_Try it:_ Among the entries, find each line that includes the string "none" and list it.

_Source data:_

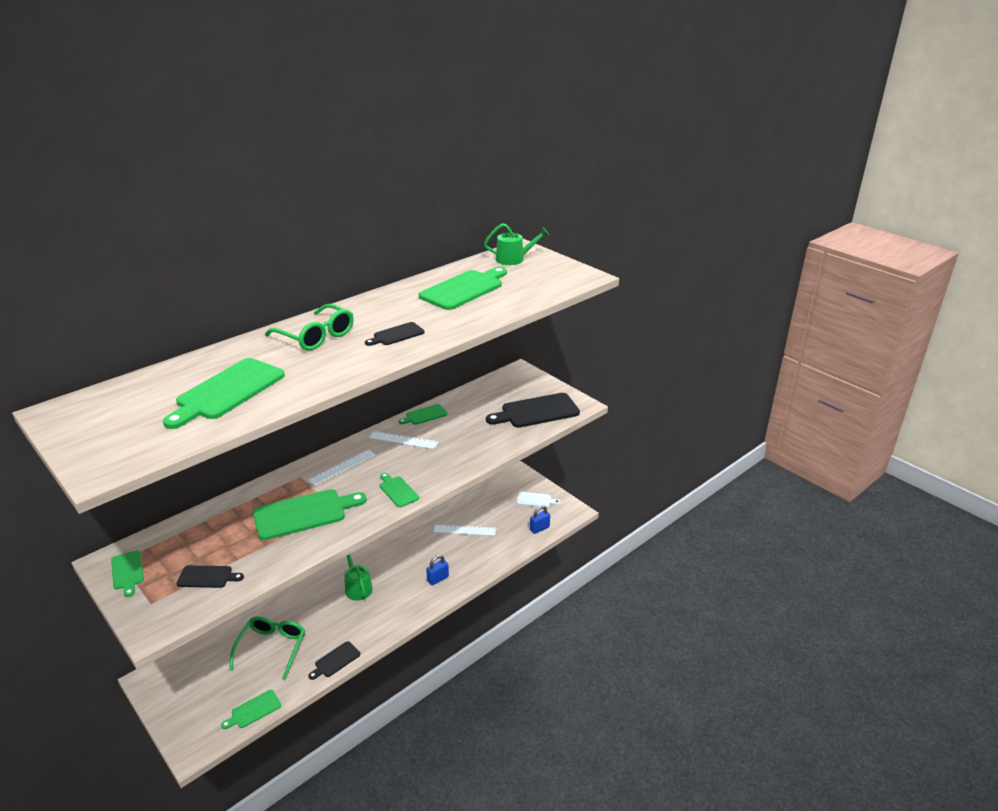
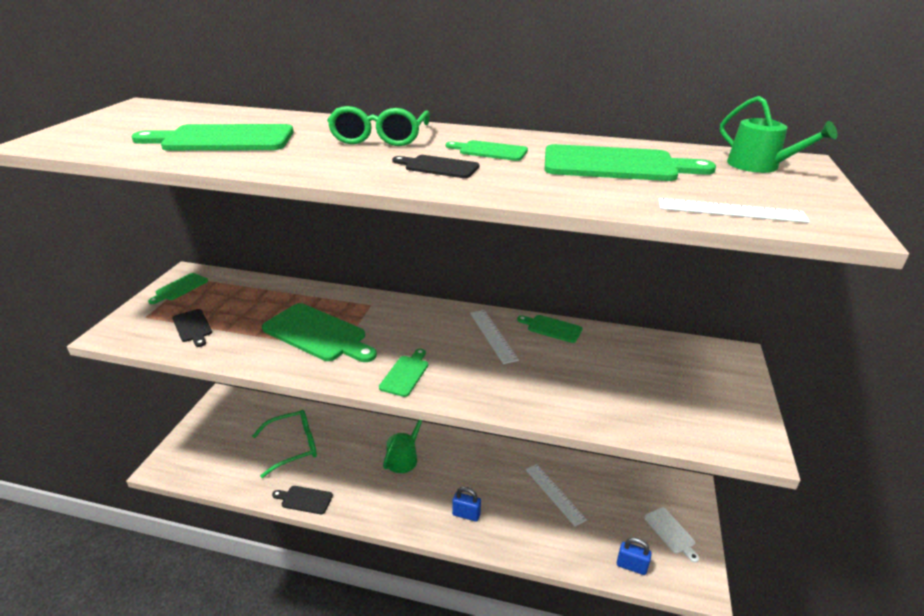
camera: 55 degrees right, 0 degrees up
(253, 710) = (218, 479): green cutting board -> green cutting board (490, 151)
(342, 467) = (407, 321): white ruler -> white ruler (731, 211)
(536, 411) = (679, 410): black cutting board -> none

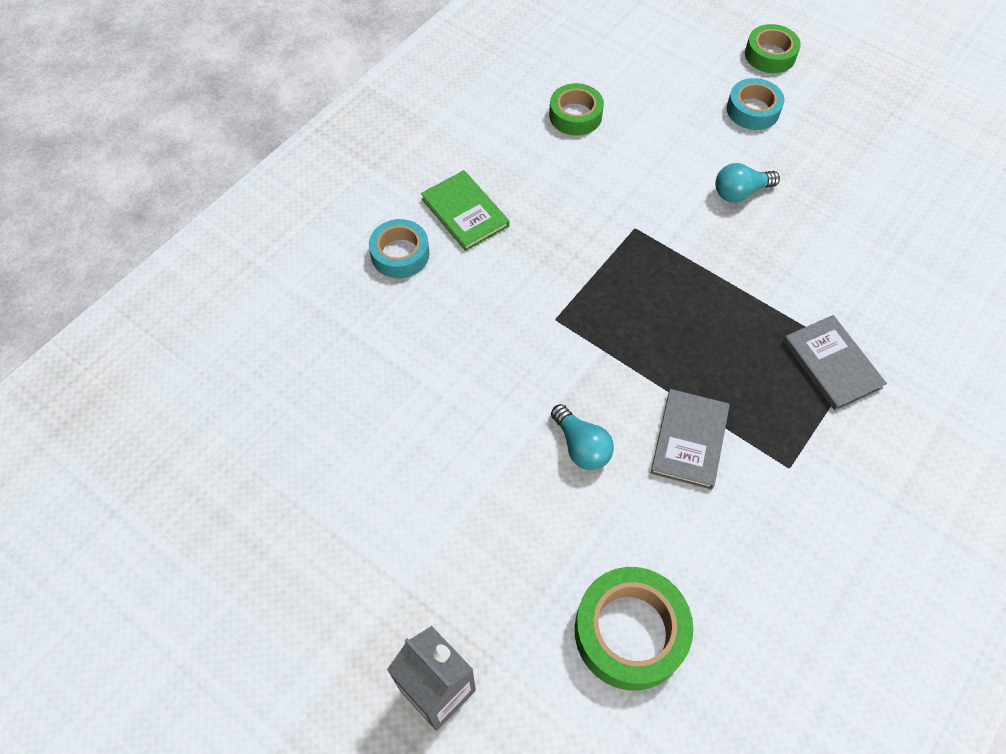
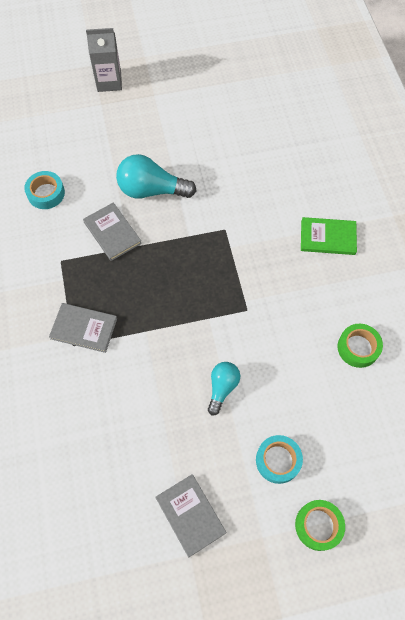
camera: 130 degrees right, 5 degrees up
(400, 254) = (323, 192): turquoise tape -> turquoise tape (46, 193)
(581, 446) = (151, 190): turquoise light bulb -> turquoise light bulb, size x1.68
(630, 632) = (64, 149): green tape -> none
(873, 139) = (190, 515): none -> grey book

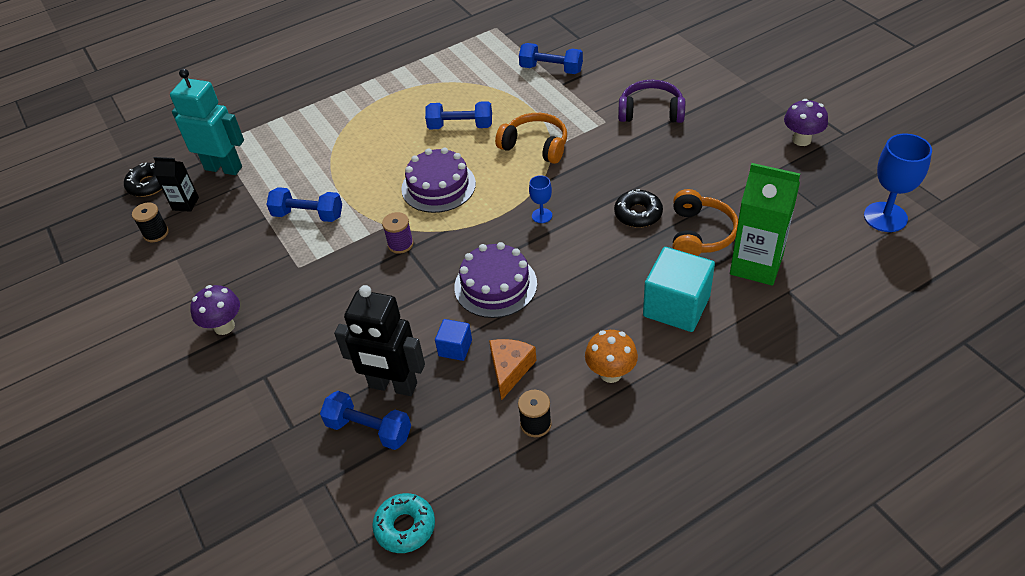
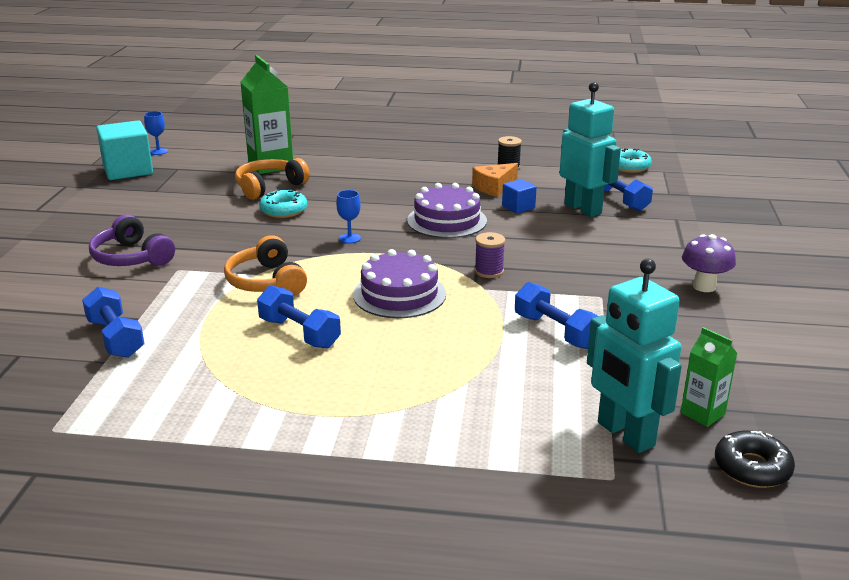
camera: 145 degrees left, 20 degrees down
(156, 233) = (756, 397): black spool -> none
(185, 204) = (702, 413): black carton -> green carton
(393, 386) = (583, 209): black robot -> turquoise robot
(610, 373) = (436, 166): orange mushroom -> none
(638, 214) = (283, 210): black donut -> turquoise donut
(676, 306) = (350, 170): turquoise cube -> turquoise cube (128, 170)
(801, 140) = (95, 195): purple mushroom -> none
(885, 217) = (158, 151): blue goblet -> blue goblet, size x0.52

_Reply to the task:_
(536, 411) = (679, 410): black cutting board -> none
(630, 632) = (64, 149): green tape -> none
(873, 139) = (190, 515): none -> grey book
(156, 233) = (756, 397): black spool -> none
(610, 373) = (436, 166): orange mushroom -> none
(801, 140) = (95, 195): purple mushroom -> none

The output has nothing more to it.